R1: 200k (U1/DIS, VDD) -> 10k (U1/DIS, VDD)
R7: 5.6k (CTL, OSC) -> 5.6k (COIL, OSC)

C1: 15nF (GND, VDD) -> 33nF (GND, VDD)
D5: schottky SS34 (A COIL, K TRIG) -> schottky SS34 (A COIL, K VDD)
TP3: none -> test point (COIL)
★ ★ ★ ★ ★ ★ ★
The answer must be the line containing "C1: 15nF (GND, VDD) -> 33nF (GND, VDD)" and every line after it to the end of the data, each set down exactly.

Reply to the task:
C1: 15nF (GND, VDD) -> 33nF (GND, VDD)
D5: schottky SS34 (A COIL, K TRIG) -> schottky SS34 (A COIL, K VDD)
TP3: none -> test point (COIL)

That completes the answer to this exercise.